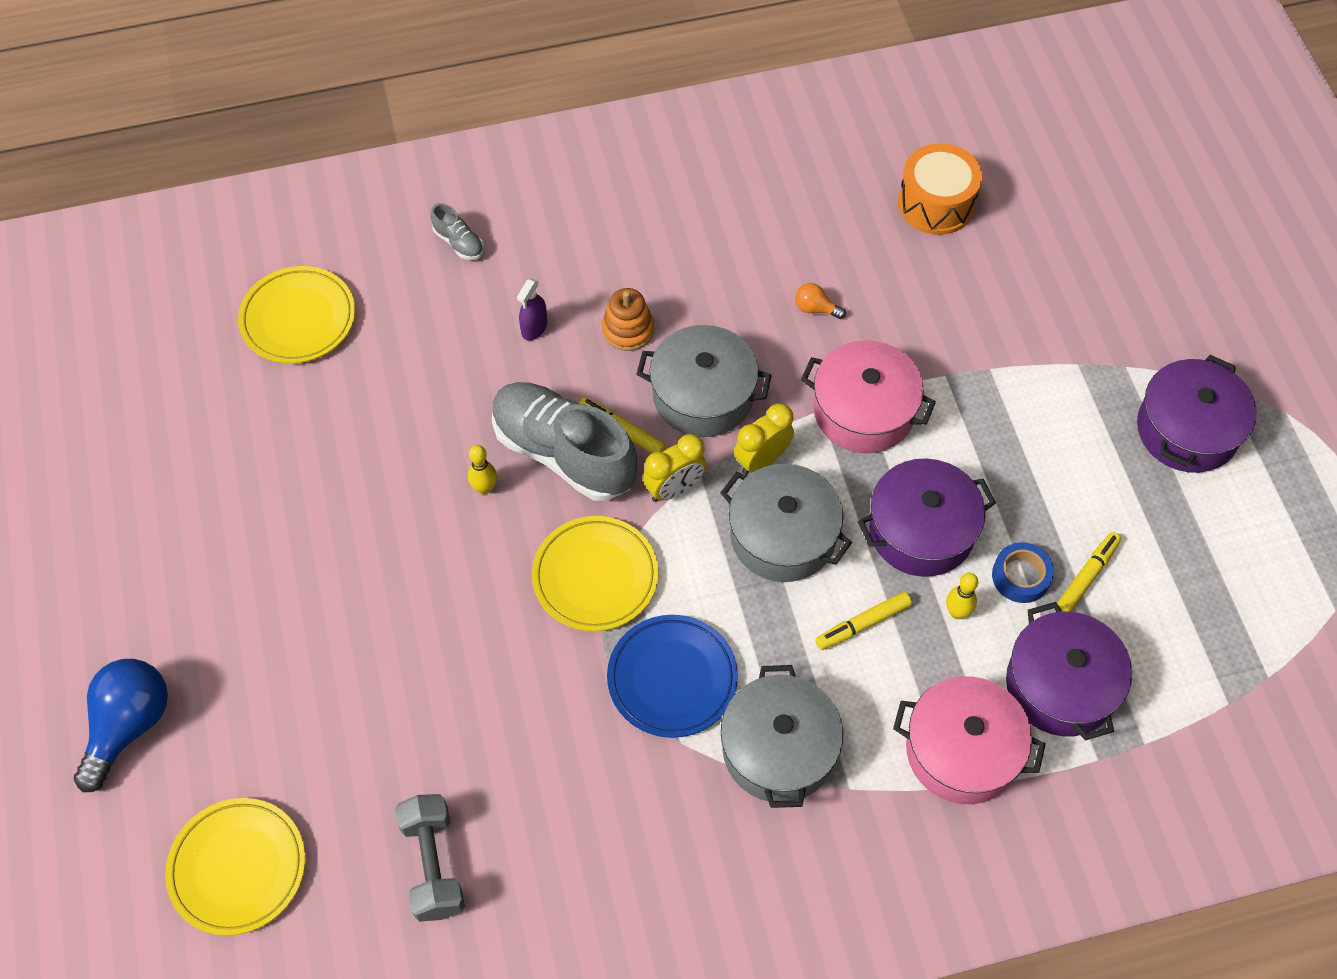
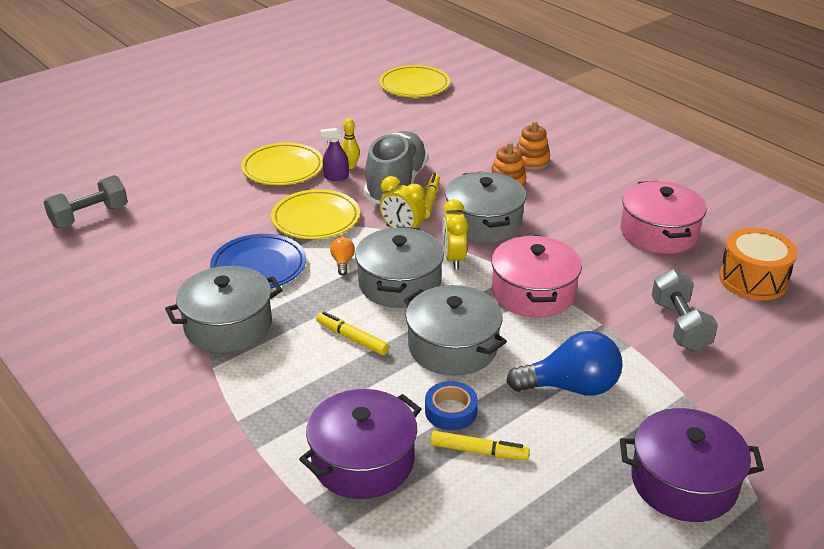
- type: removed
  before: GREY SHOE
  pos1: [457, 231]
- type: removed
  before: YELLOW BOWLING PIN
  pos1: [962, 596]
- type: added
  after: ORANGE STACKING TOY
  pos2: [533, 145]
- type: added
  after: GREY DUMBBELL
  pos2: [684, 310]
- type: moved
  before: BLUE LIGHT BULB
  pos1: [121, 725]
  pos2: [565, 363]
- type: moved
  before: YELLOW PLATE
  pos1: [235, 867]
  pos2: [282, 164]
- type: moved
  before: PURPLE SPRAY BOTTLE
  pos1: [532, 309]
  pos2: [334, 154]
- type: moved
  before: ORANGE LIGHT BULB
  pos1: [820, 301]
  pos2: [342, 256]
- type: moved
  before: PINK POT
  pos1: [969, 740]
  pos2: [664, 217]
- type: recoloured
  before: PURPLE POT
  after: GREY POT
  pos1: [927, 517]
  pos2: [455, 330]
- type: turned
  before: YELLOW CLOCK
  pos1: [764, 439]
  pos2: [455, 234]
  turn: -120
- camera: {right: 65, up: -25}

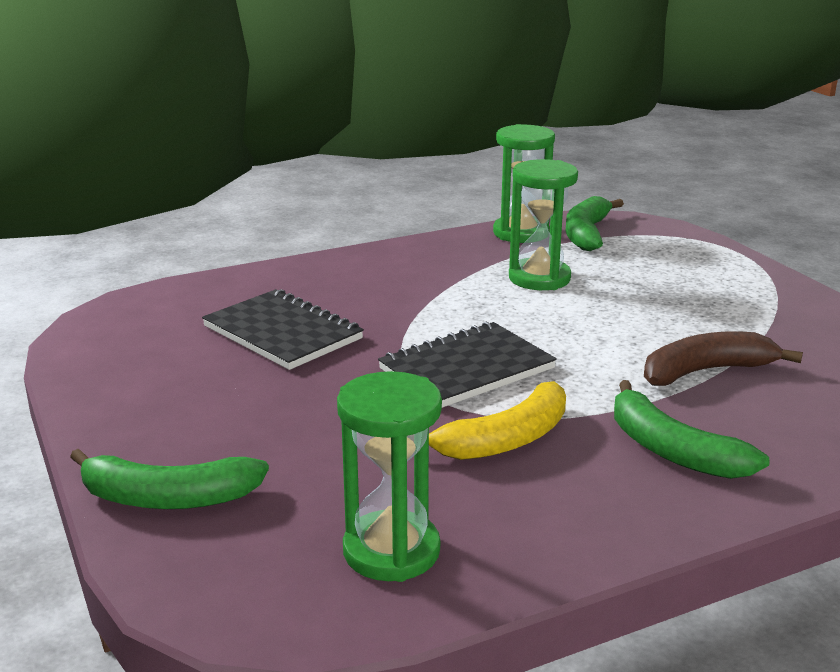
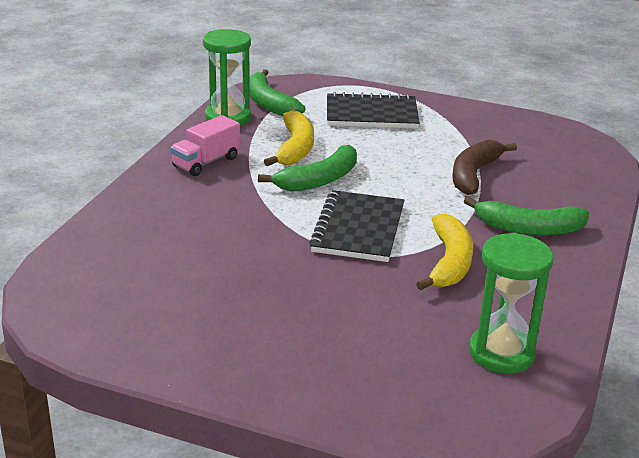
- type: added
  after: PINK TRUCK
  pos2: [205, 145]
- type: moved
  before: GREEN BANANA
  pos1: [169, 478]
  pos2: [307, 168]
- type: moved
  before: BLACK NOTEBOOK
  pos1: [283, 329]
  pos2: [373, 110]
- type: replaced
  before: GREEN HOURGLASS
  after: YELLOW BANANA
  pos1: [543, 224]
  pos2: [289, 138]
- camera: {right: -45, up: 5}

ABOUT THIS EXERCISE >> Only the lines above that include the word "BANANA" belong in the answer; copy each one.

ANSWER TO THIS PROBLEM >>
  before: GREEN BANANA
  after: YELLOW BANANA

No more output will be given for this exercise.